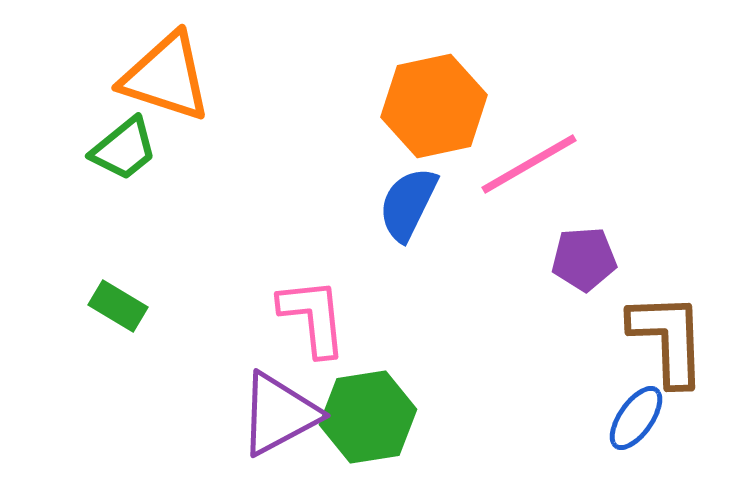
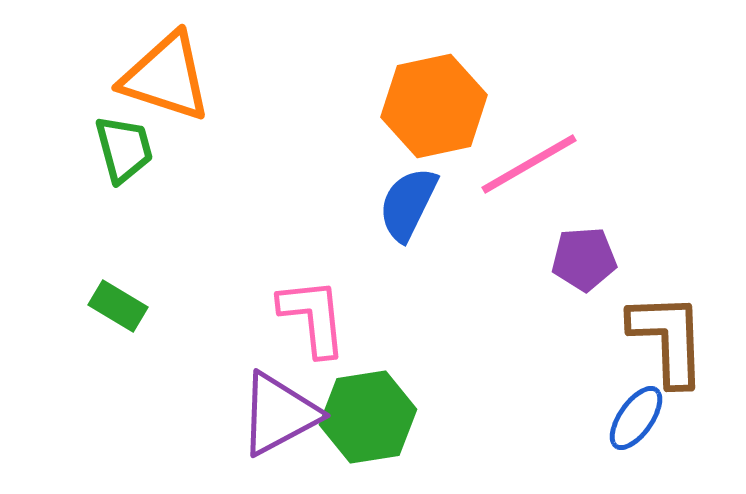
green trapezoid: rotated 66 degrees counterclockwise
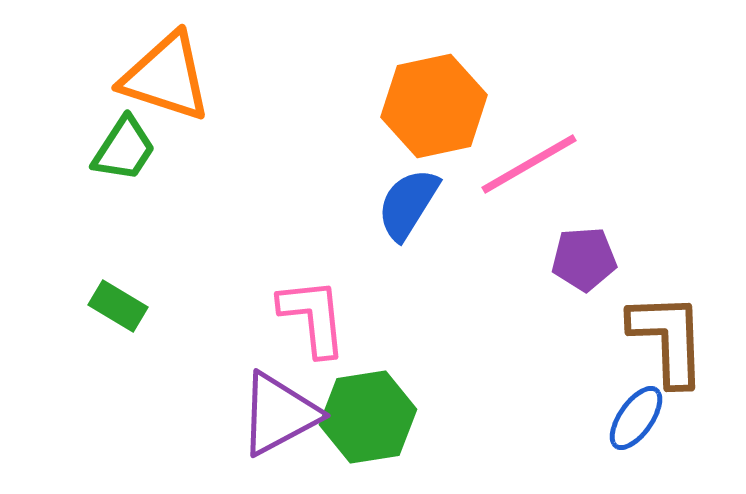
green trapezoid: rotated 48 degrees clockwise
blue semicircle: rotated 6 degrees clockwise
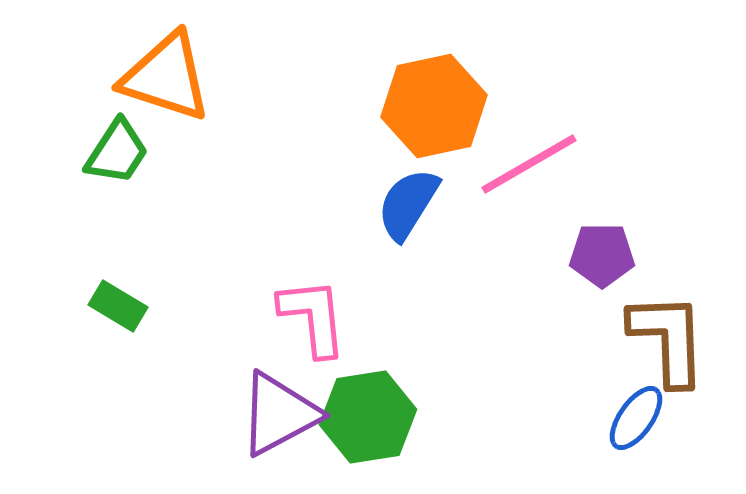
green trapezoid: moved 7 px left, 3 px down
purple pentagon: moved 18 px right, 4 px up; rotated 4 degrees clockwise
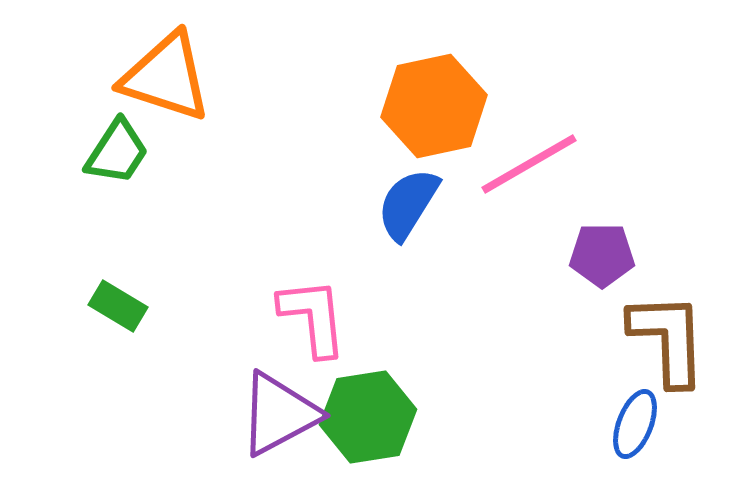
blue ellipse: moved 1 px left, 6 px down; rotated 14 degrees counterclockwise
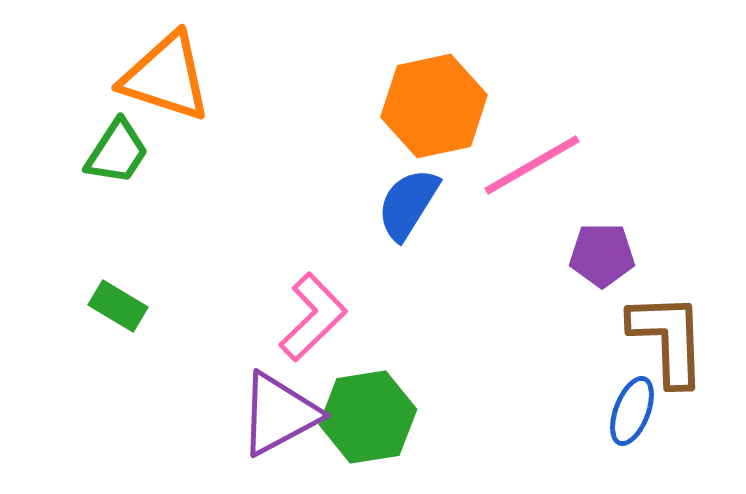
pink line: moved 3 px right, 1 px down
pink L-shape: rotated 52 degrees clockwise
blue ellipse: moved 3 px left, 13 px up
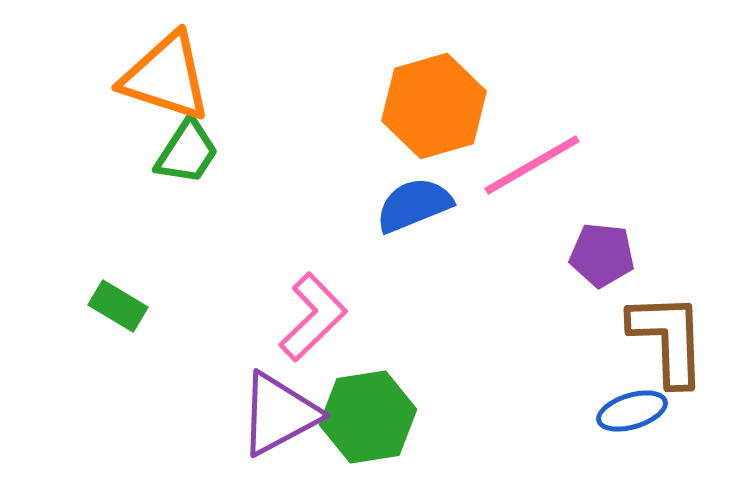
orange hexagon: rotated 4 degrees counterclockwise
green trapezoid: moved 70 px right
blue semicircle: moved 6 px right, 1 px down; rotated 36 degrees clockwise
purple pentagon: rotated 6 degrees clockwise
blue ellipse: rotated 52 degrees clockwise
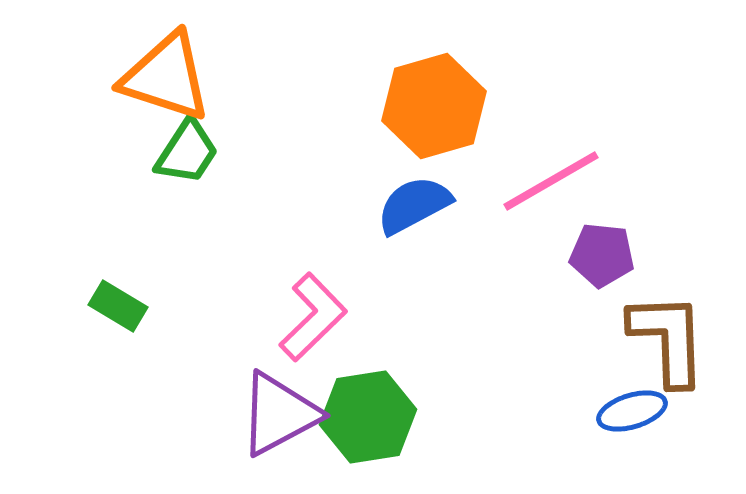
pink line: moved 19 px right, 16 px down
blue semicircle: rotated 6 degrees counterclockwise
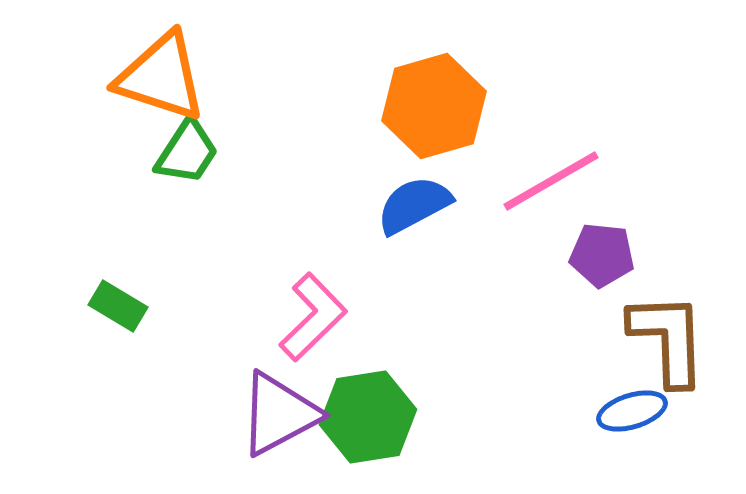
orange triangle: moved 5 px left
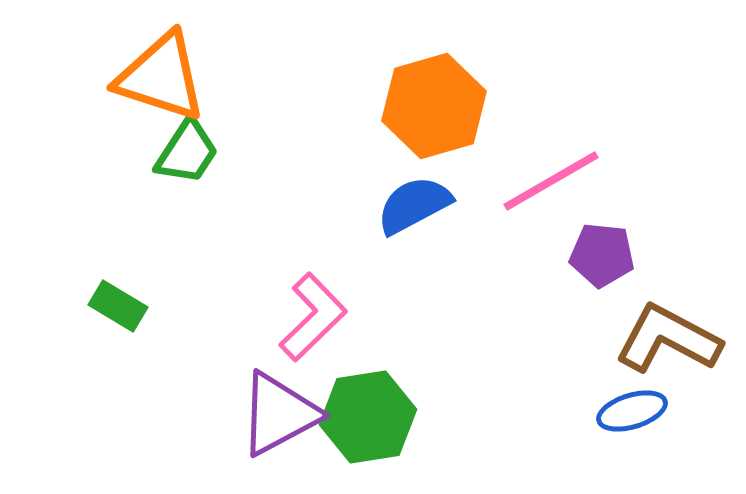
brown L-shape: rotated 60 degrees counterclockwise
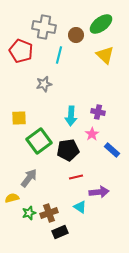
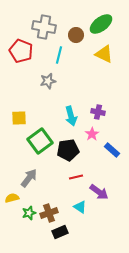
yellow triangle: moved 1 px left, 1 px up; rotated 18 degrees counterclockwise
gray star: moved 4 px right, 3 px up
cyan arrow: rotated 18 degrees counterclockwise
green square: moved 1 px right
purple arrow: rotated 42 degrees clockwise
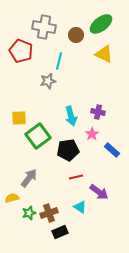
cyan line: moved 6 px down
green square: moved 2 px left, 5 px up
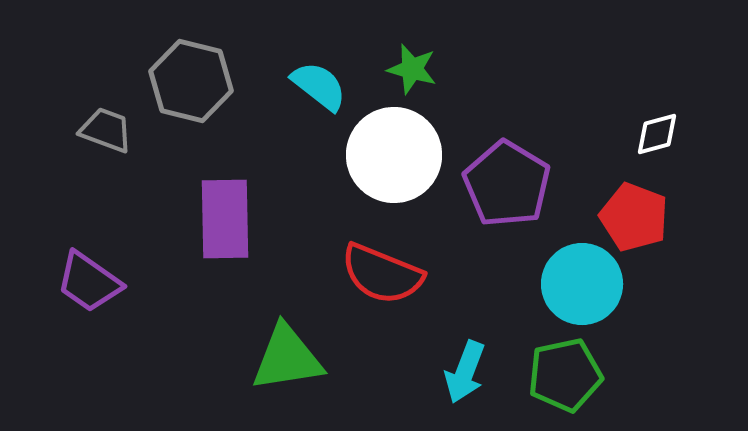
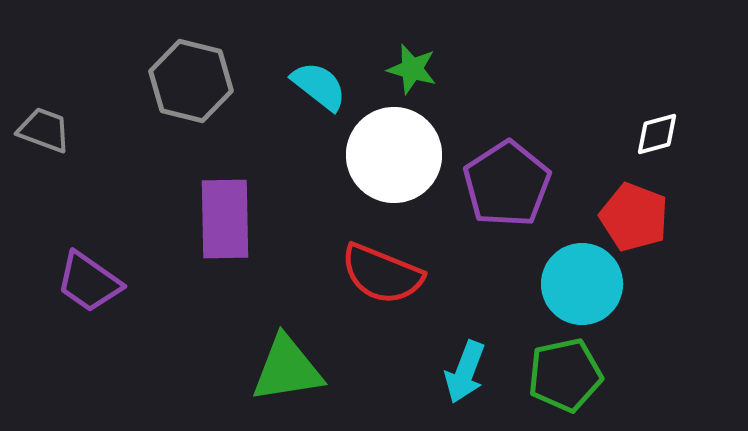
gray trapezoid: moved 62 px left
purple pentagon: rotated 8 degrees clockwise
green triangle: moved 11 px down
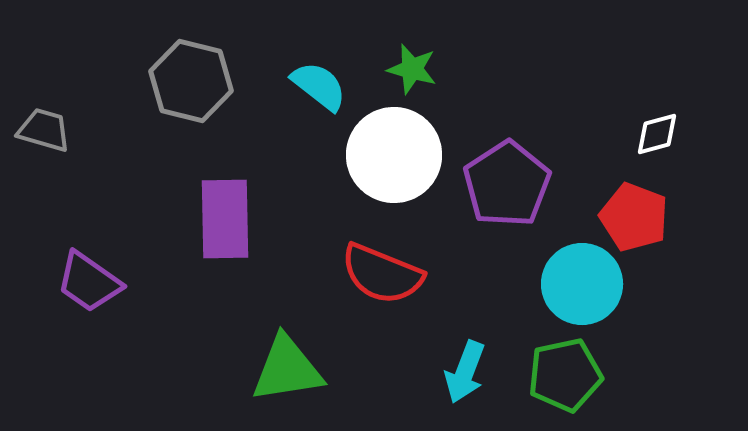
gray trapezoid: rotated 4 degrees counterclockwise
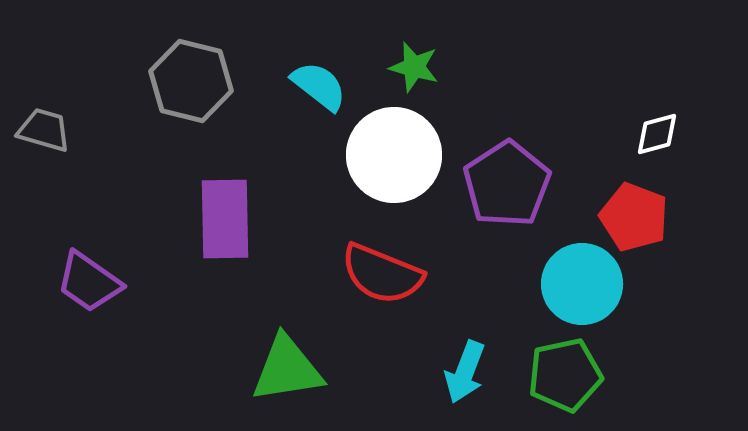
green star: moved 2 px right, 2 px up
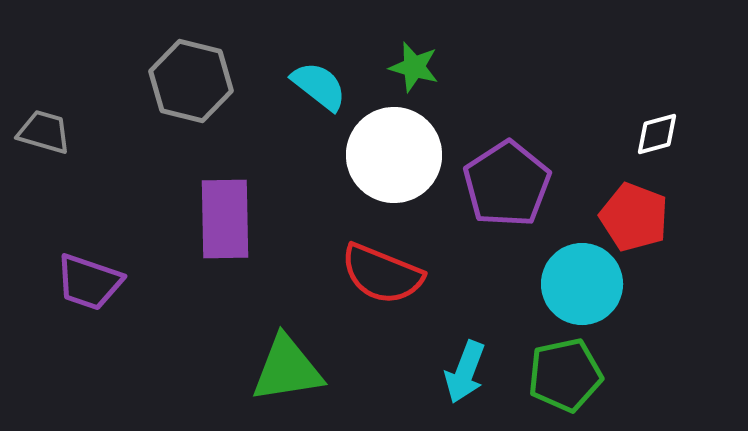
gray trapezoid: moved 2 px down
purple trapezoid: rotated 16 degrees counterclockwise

________________

Reproduce the data above, starting with the line containing "pink line: moved 3 px right, 1 px down" and going on through the line containing "brown L-shape: rotated", both included, and omit the pictures from the answer.

- [Exercise output]
pink line: moved 3 px right, 1 px down
pink L-shape: rotated 52 degrees clockwise
blue ellipse: moved 3 px left, 13 px up
orange hexagon: rotated 4 degrees counterclockwise
green trapezoid: moved 70 px right
blue semicircle: moved 6 px right, 1 px down; rotated 36 degrees clockwise
purple pentagon: rotated 6 degrees clockwise
blue ellipse: rotated 52 degrees clockwise
pink line: moved 19 px right, 16 px down
blue semicircle: rotated 6 degrees counterclockwise
orange triangle: moved 5 px left
brown L-shape: rotated 60 degrees counterclockwise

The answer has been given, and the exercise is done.